→ GOAL OF THE EXERCISE
Would you please copy every line below that includes the string "round"?

Image change detection data:
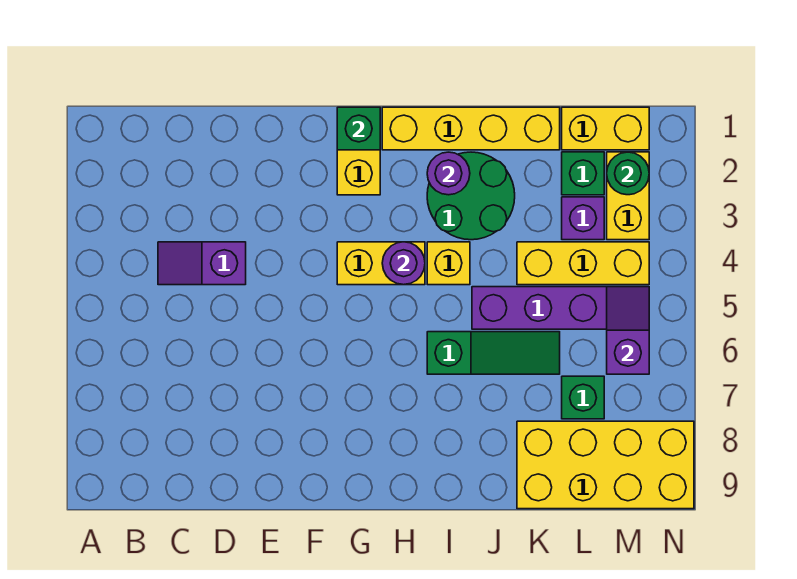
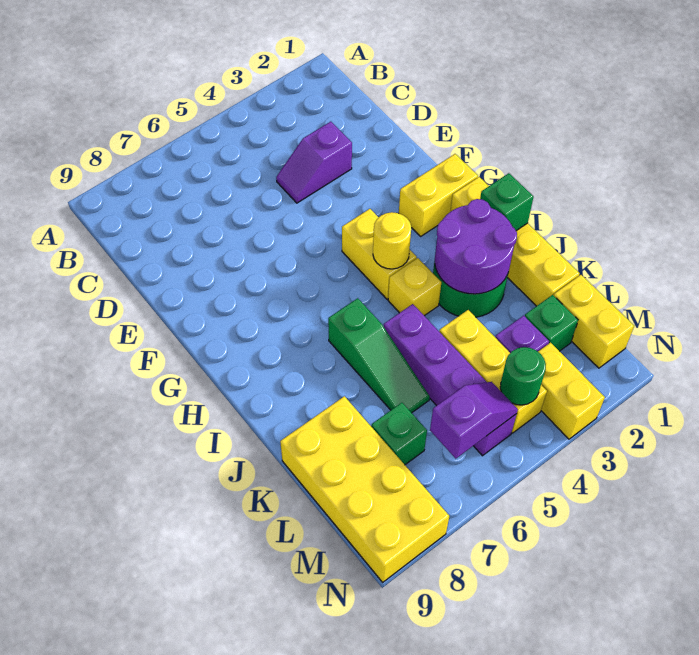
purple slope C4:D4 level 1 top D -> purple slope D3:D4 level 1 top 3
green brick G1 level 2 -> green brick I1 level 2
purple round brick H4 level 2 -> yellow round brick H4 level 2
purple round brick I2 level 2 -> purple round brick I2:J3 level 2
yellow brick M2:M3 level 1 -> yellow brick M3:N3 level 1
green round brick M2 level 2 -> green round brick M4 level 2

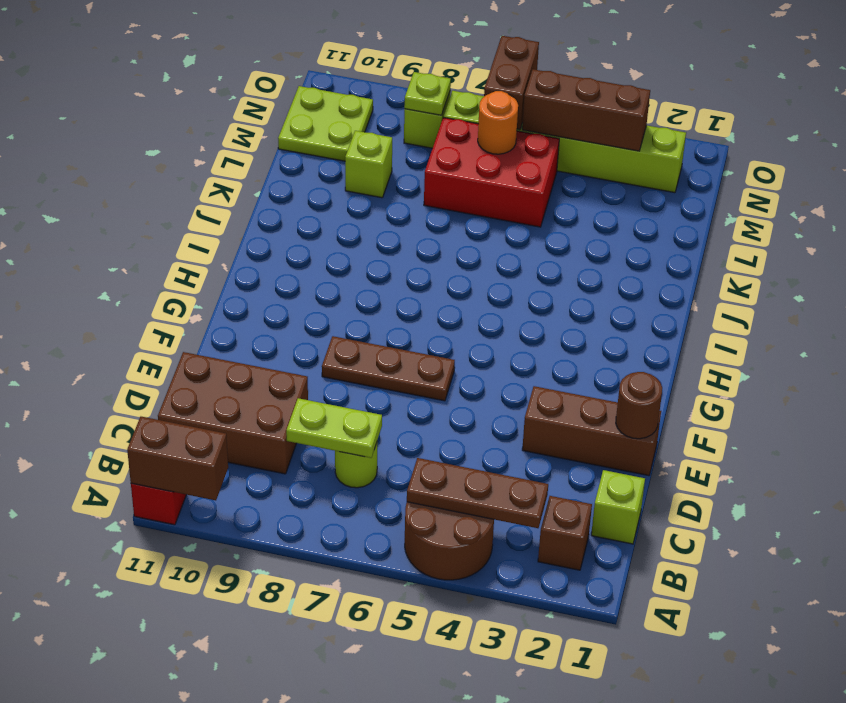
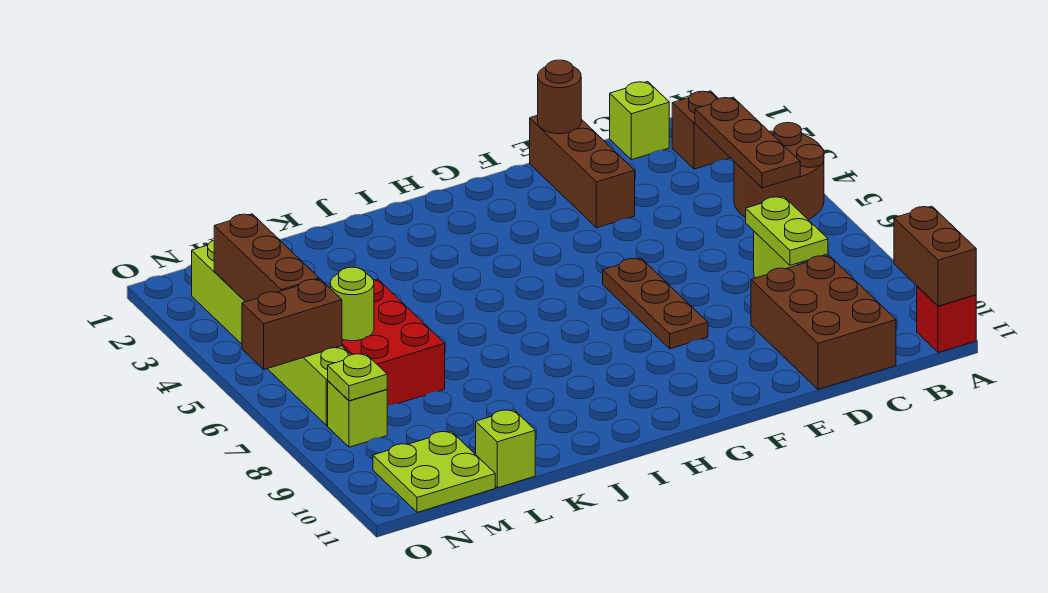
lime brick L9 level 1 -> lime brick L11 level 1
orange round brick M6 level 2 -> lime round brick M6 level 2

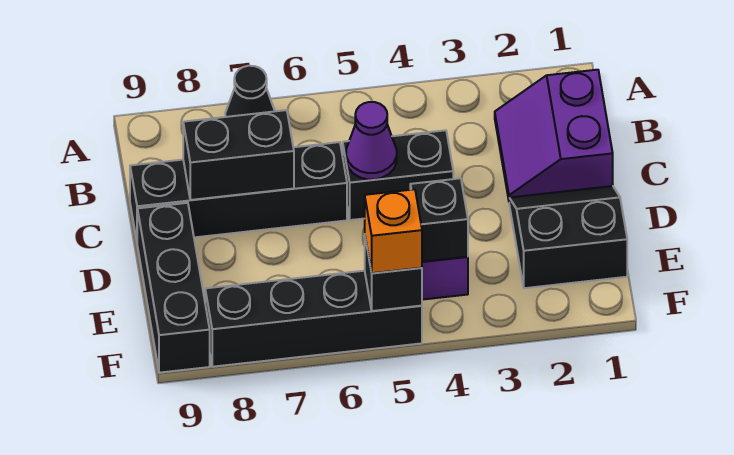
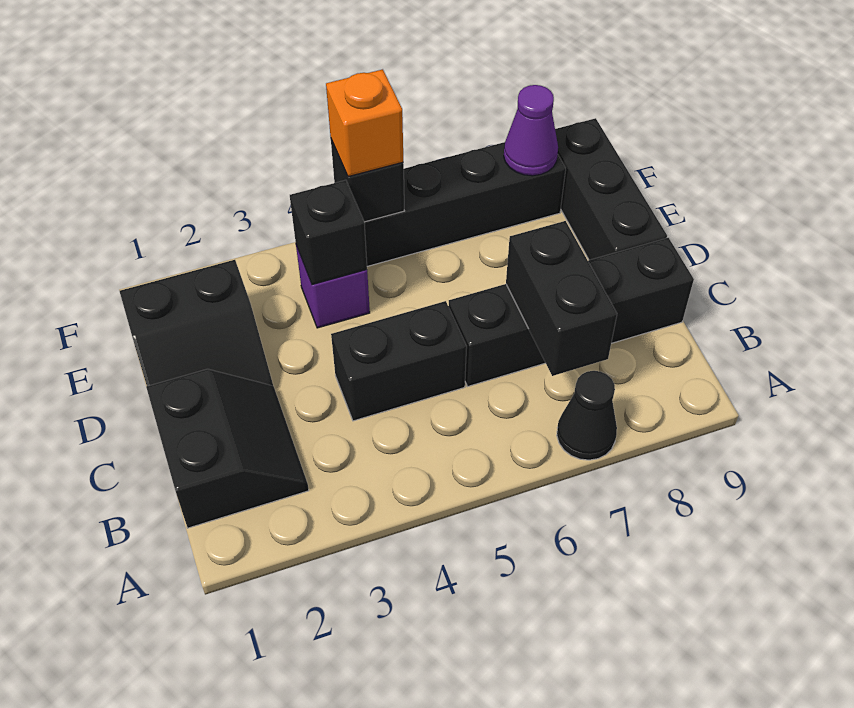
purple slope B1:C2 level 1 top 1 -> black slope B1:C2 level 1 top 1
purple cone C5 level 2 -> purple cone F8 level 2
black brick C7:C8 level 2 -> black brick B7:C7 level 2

→ SOLUTION TO THIS TASK
purple round brick H4 level 2 -> yellow round brick H4 level 2
purple round brick I2 level 2 -> purple round brick I2:J3 level 2
green round brick M2 level 2 -> green round brick M4 level 2
orange round brick M6 level 2 -> lime round brick M6 level 2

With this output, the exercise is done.